Once the pictures are set aside, reproduce all of the records exactly.

Image sets with object changes
══════════
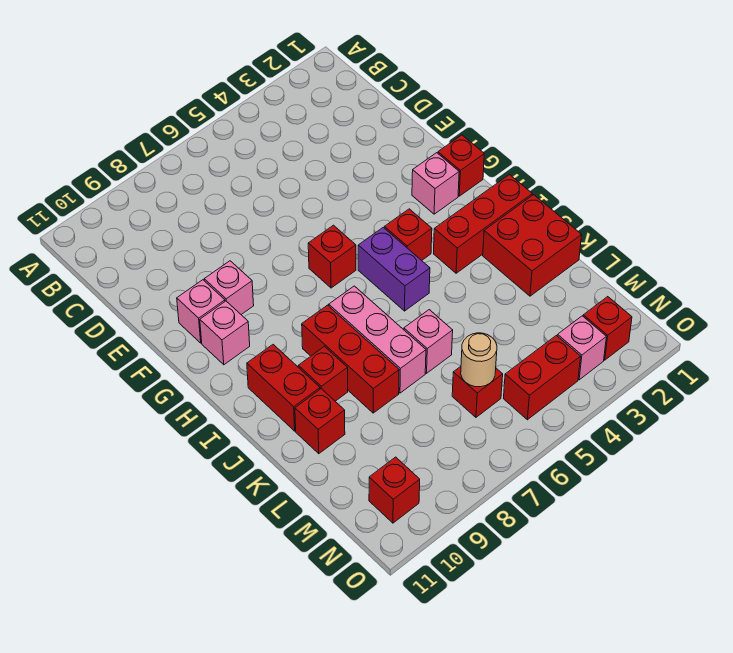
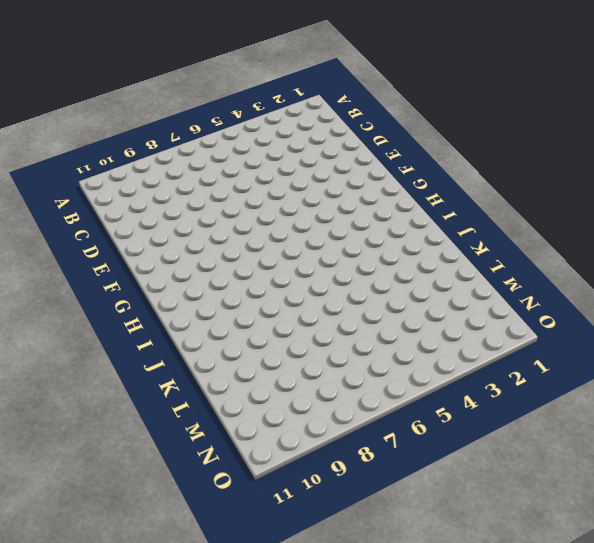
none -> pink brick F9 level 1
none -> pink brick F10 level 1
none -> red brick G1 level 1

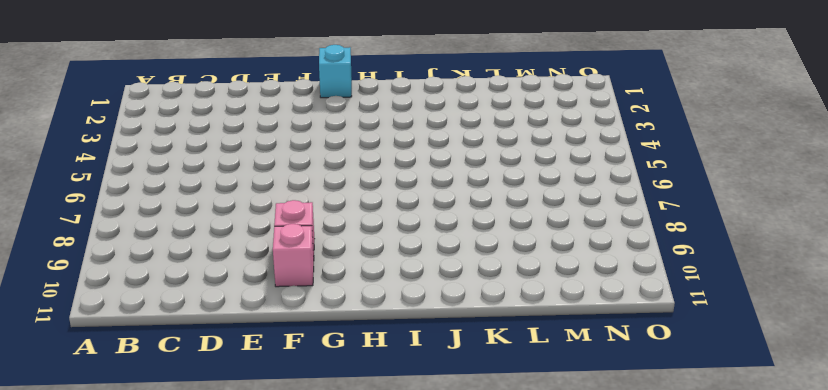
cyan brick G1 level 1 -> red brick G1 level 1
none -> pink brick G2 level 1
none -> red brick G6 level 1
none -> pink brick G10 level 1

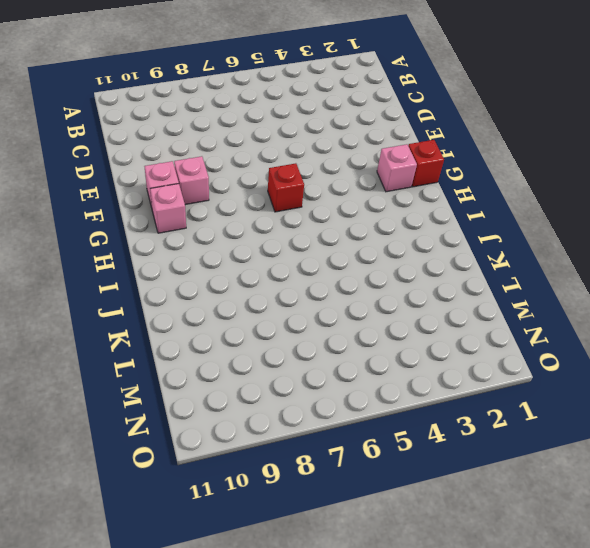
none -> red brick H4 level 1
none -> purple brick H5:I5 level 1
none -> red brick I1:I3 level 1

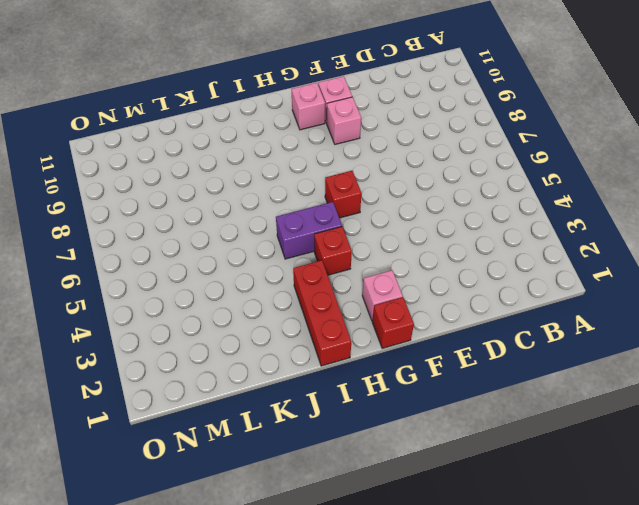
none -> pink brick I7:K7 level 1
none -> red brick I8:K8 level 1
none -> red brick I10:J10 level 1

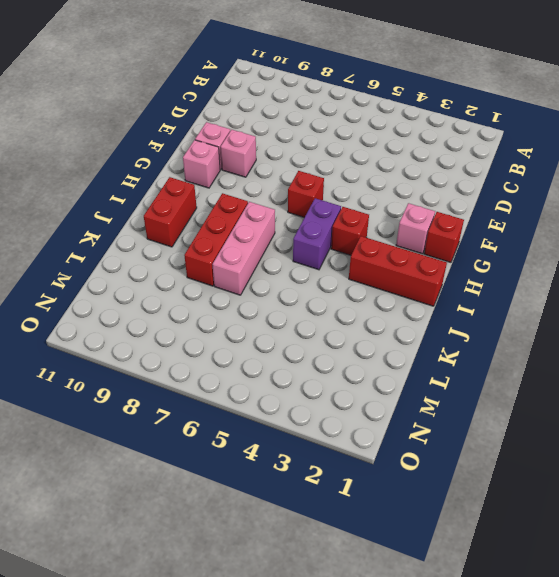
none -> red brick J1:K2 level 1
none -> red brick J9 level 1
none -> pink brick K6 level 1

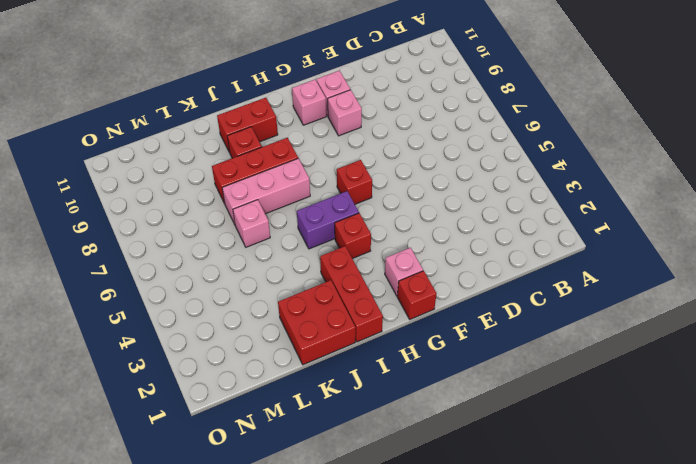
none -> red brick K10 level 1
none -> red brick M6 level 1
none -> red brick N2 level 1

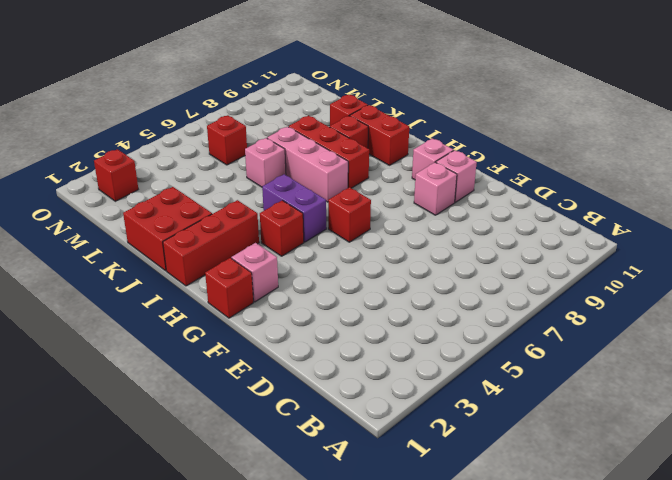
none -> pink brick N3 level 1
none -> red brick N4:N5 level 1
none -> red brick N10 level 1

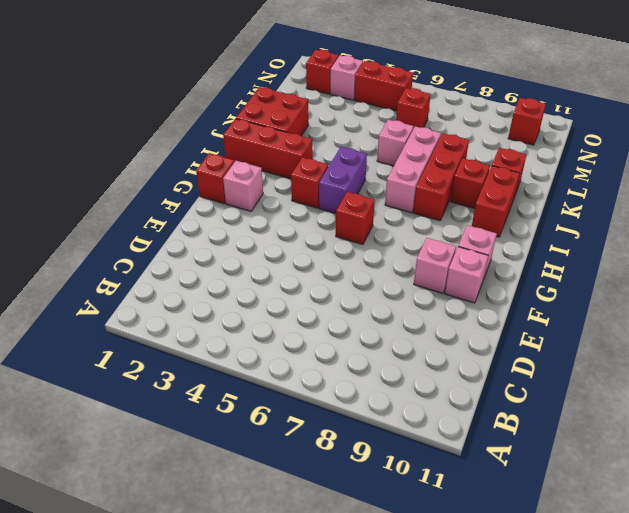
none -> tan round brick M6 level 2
══════════
_Answer for the task_.
none -> pink brick F9 level 1
none -> pink brick F10 level 1
none -> red brick G1 level 1

cyan brick G1 level 1 -> red brick G1 level 1
none -> pink brick G2 level 1
none -> red brick G6 level 1
none -> pink brick G10 level 1

none -> red brick H4 level 1
none -> purple brick H5:I5 level 1
none -> red brick I1:I3 level 1

none -> pink brick I7:K7 level 1
none -> red brick I8:K8 level 1
none -> red brick I10:J10 level 1

none -> red brick J1:K2 level 1
none -> red brick J9 level 1
none -> pink brick K6 level 1

none -> red brick K10 level 1
none -> red brick M6 level 1
none -> red brick N2 level 1

none -> pink brick N3 level 1
none -> red brick N4:N5 level 1
none -> red brick N10 level 1

none -> tan round brick M6 level 2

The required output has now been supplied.